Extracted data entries
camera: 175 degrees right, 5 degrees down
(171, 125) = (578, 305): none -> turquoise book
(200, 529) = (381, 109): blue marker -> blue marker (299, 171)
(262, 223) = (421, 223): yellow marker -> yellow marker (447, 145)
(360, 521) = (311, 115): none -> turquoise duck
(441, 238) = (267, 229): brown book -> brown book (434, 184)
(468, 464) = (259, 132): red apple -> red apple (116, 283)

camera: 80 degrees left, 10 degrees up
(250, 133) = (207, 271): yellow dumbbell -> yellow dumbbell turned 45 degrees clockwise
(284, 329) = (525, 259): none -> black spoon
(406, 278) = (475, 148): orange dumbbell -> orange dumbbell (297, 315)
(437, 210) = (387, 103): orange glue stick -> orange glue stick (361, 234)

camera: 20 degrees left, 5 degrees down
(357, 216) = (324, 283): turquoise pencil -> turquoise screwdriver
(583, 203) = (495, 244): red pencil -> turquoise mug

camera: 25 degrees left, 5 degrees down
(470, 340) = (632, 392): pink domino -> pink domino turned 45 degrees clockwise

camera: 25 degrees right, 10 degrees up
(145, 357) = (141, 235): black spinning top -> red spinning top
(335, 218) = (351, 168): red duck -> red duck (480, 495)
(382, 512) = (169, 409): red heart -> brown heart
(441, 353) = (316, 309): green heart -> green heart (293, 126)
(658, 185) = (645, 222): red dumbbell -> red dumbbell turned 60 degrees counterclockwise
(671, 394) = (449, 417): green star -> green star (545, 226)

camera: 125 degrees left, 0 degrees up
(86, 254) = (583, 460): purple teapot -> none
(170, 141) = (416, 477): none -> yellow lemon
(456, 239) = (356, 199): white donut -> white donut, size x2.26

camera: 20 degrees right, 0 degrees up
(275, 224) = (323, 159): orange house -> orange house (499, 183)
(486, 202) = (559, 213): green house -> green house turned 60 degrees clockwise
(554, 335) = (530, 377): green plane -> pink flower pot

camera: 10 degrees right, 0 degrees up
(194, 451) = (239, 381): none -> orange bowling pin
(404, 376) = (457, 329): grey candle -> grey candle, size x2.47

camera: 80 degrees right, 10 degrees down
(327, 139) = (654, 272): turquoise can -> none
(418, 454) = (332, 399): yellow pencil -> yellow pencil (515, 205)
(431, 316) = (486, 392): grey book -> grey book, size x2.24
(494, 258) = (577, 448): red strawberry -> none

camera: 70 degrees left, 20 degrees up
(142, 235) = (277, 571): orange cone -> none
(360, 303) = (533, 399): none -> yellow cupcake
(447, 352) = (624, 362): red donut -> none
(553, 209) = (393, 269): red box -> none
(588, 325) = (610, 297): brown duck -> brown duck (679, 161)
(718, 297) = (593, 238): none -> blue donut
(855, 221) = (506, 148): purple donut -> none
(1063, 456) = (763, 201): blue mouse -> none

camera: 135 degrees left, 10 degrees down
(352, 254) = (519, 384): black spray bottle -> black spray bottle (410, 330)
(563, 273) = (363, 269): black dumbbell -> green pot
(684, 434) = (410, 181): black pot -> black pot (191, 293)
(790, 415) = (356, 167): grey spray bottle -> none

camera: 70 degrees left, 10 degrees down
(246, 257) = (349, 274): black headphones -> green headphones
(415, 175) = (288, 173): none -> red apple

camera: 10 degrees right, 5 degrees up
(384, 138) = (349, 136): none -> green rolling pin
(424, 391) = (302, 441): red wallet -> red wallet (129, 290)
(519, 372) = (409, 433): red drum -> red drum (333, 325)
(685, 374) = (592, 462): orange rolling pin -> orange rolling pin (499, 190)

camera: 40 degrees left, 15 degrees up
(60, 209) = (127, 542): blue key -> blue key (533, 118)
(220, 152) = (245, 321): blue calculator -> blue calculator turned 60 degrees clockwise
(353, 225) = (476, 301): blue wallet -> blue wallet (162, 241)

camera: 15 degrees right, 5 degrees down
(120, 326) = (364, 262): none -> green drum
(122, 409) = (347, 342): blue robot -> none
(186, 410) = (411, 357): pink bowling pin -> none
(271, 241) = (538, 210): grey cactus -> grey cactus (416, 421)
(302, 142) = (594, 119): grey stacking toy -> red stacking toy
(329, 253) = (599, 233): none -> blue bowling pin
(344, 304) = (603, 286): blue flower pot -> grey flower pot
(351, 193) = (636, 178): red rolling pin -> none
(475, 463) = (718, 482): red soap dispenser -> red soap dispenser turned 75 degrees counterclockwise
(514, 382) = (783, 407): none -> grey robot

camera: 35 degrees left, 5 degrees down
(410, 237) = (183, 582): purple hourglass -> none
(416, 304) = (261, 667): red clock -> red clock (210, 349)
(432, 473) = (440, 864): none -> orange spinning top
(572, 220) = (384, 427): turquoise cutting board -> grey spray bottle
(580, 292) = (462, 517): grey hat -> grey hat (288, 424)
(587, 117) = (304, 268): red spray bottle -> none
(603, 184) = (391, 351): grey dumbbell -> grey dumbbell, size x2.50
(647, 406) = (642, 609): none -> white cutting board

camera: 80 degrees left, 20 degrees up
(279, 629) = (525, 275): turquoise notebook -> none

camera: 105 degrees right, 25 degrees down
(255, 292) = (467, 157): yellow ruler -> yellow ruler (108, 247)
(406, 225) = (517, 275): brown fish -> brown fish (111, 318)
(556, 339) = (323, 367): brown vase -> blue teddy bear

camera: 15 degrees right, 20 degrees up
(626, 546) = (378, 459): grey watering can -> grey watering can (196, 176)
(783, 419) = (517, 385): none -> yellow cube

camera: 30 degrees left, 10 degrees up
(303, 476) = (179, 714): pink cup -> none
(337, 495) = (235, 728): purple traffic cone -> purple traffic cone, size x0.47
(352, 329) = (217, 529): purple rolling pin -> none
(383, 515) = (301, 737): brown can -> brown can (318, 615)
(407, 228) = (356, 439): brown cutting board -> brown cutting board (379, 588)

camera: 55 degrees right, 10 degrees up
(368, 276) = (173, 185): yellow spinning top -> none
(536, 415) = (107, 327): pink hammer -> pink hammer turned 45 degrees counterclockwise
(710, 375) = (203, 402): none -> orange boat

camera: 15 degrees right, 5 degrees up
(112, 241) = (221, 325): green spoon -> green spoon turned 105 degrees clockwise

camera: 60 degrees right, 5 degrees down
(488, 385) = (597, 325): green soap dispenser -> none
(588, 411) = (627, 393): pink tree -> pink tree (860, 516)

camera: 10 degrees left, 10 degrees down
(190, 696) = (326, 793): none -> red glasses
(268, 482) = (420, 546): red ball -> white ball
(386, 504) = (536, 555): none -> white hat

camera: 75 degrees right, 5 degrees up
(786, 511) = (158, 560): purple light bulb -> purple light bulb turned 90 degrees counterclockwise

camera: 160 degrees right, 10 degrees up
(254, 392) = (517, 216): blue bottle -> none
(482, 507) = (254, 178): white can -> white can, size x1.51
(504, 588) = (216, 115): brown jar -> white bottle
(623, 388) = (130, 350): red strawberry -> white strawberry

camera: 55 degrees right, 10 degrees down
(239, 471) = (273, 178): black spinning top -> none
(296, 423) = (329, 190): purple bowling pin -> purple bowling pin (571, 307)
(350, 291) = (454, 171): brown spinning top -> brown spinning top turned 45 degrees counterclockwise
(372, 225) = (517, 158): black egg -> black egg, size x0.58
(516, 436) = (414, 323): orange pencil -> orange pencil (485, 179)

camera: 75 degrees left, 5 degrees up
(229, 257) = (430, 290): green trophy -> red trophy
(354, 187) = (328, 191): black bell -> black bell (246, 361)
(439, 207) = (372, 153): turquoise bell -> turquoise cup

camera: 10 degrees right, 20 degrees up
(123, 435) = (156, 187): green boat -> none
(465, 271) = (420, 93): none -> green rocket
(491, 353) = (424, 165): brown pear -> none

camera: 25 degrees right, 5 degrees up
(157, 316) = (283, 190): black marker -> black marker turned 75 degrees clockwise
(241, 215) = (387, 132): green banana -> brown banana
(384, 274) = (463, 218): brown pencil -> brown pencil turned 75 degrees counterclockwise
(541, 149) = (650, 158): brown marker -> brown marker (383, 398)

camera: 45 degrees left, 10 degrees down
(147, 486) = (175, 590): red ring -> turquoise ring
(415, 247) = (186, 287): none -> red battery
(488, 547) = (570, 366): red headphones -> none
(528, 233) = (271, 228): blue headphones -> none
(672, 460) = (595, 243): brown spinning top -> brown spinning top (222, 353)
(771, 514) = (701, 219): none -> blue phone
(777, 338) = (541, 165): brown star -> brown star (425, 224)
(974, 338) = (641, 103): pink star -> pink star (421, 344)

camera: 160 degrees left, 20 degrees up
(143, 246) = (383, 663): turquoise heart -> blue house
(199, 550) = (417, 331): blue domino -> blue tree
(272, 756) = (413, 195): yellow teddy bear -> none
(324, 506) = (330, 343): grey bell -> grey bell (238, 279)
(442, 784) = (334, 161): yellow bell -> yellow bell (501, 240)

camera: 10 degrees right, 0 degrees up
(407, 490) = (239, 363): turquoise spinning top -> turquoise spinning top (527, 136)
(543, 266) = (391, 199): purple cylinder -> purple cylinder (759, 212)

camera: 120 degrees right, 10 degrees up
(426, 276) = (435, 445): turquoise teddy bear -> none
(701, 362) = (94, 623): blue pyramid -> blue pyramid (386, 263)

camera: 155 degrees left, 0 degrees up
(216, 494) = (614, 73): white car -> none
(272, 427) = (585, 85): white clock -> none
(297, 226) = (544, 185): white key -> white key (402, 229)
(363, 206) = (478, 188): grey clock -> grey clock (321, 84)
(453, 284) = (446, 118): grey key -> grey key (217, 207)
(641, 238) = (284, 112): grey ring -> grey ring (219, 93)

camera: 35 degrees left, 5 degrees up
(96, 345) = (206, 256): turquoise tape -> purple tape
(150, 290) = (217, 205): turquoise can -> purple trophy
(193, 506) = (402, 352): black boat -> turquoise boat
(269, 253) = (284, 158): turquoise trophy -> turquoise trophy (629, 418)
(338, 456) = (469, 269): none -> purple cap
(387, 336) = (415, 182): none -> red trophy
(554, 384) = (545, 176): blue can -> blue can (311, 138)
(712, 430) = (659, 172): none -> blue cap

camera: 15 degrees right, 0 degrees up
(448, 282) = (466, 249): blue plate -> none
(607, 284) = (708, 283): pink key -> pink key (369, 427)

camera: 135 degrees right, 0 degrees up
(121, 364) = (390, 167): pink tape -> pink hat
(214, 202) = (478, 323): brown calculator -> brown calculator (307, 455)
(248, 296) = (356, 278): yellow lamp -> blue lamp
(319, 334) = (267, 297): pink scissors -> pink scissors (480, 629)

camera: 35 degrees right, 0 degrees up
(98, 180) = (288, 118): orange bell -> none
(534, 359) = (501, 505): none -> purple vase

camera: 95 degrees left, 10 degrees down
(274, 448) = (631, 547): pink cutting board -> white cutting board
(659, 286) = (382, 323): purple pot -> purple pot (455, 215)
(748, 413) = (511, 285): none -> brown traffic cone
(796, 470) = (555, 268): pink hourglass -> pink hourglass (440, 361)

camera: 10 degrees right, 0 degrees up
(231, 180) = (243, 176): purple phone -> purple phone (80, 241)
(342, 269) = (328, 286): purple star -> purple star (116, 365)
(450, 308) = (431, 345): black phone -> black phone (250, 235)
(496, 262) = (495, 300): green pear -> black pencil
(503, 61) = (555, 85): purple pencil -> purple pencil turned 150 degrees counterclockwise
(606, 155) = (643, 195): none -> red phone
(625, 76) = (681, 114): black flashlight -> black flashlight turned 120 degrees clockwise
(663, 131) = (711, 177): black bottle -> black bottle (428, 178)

- [PROBLEM] Beginning at the line with "(556, 339) = (323, 367): brown" and ending at the line with "(354, 187) = (328, 191): black", reproduce each line of the data above exactly, and add no other lines.

- [SOLVED EXERCISE]
(556, 339) = (323, 367): brown vase -> blue teddy bear

camera: 15 degrees right, 20 degrees up
(626, 546) = (378, 459): grey watering can -> grey watering can (196, 176)
(783, 419) = (517, 385): none -> yellow cube

camera: 30 degrees left, 10 degrees up
(303, 476) = (179, 714): pink cup -> none
(337, 495) = (235, 728): purple traffic cone -> purple traffic cone, size x0.47
(352, 329) = (217, 529): purple rolling pin -> none
(383, 515) = (301, 737): brown can -> brown can (318, 615)
(407, 228) = (356, 439): brown cutting board -> brown cutting board (379, 588)

camera: 55 degrees right, 10 degrees up
(368, 276) = (173, 185): yellow spinning top -> none
(536, 415) = (107, 327): pink hammer -> pink hammer turned 45 degrees counterclockwise
(710, 375) = (203, 402): none -> orange boat

camera: 15 degrees right, 5 degrees up
(112, 241) = (221, 325): green spoon -> green spoon turned 105 degrees clockwise

camera: 60 degrees right, 5 degrees down
(488, 385) = (597, 325): green soap dispenser -> none
(588, 411) = (627, 393): pink tree -> pink tree (860, 516)

camera: 10 degrees left, 10 degrees down
(190, 696) = (326, 793): none -> red glasses
(268, 482) = (420, 546): red ball -> white ball
(386, 504) = (536, 555): none -> white hat

camera: 75 degrees right, 5 degrees up
(786, 511) = (158, 560): purple light bulb -> purple light bulb turned 90 degrees counterclockwise

camera: 160 degrees right, 10 degrees up
(254, 392) = (517, 216): blue bottle -> none
(482, 507) = (254, 178): white can -> white can, size x1.51
(504, 588) = (216, 115): brown jar -> white bottle
(623, 388) = (130, 350): red strawberry -> white strawberry

camera: 55 degrees right, 10 degrees down
(239, 471) = (273, 178): black spinning top -> none
(296, 423) = (329, 190): purple bowling pin -> purple bowling pin (571, 307)
(350, 291) = (454, 171): brown spinning top -> brown spinning top turned 45 degrees counterclockwise
(372, 225) = (517, 158): black egg -> black egg, size x0.58
(516, 436) = (414, 323): orange pencil -> orange pencil (485, 179)

camera: 75 degrees left, 5 degrees up
(229, 257) = (430, 290): green trophy -> red trophy
(354, 187) = (328, 191): black bell -> black bell (246, 361)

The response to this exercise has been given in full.